• [Description of the task] Exact copies of the records below are needed, free of pictures.

• [Records supplied]

-*-*-

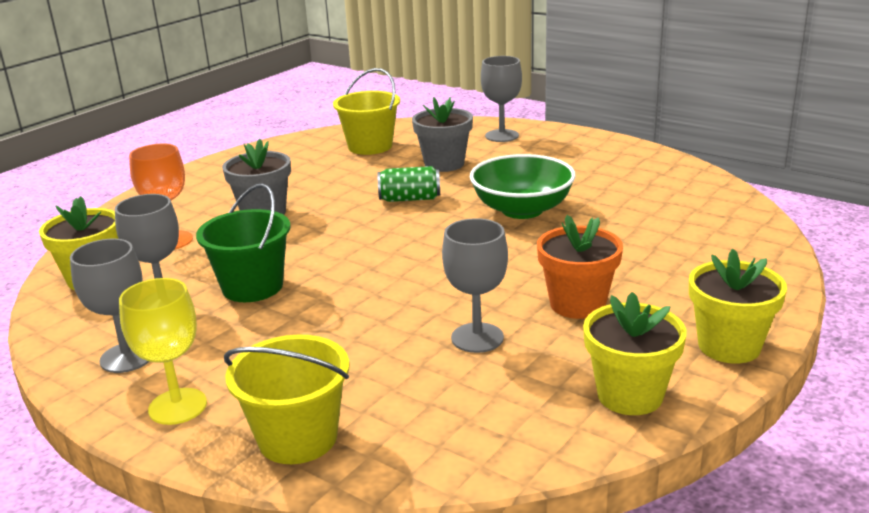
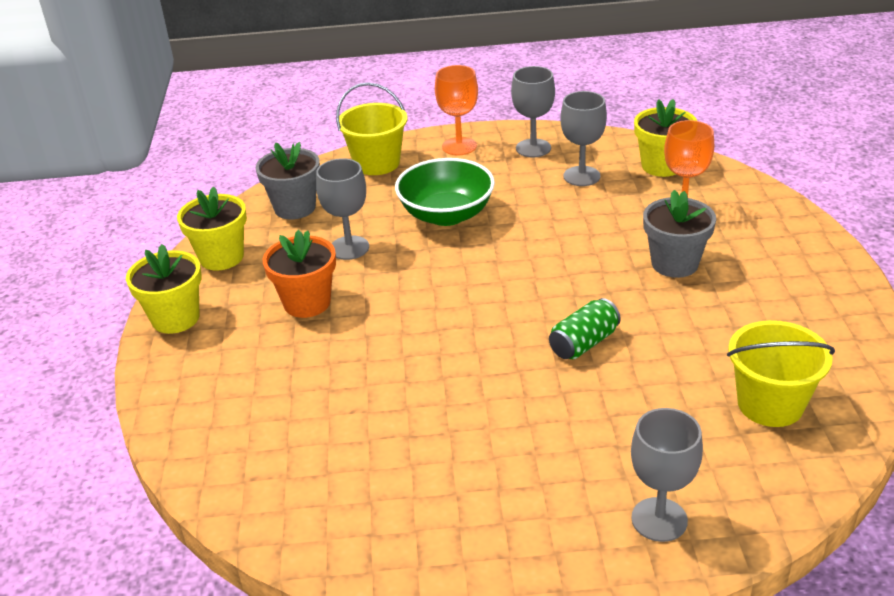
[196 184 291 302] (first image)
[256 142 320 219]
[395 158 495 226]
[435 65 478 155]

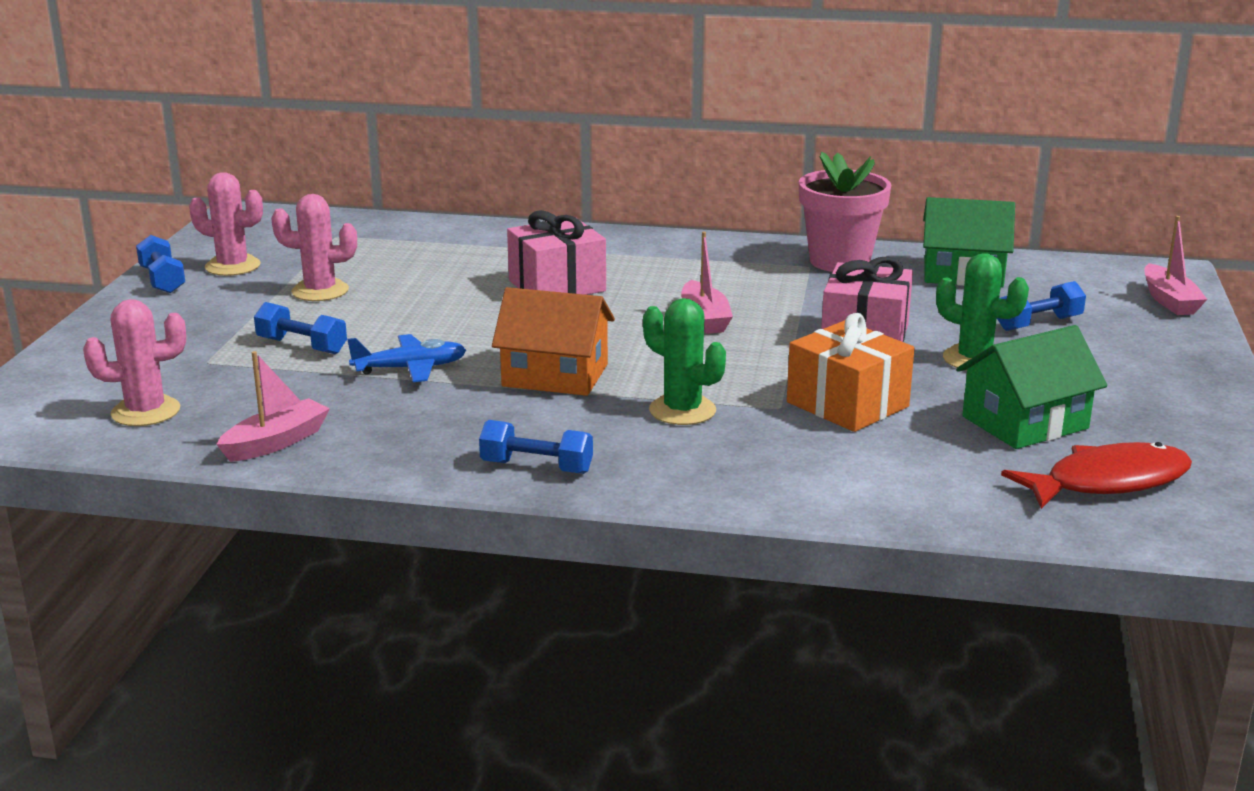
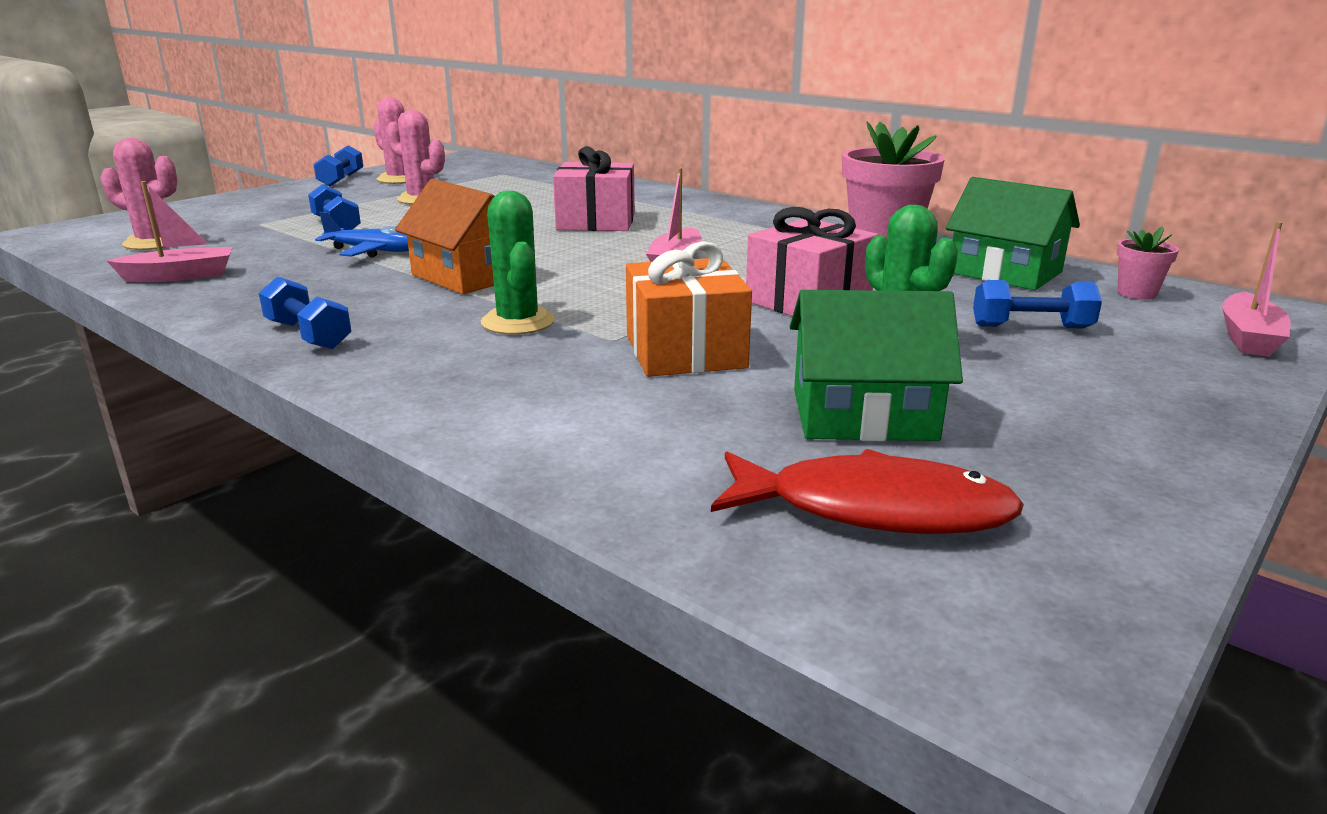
[1117 226 1179 300]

-*-*-

• [Result of this exercise]
[196 184 291 302] (first image)
[256 142 320 219]
[395 158 495 226]
[435 65 478 155]

[1117 226 1179 300]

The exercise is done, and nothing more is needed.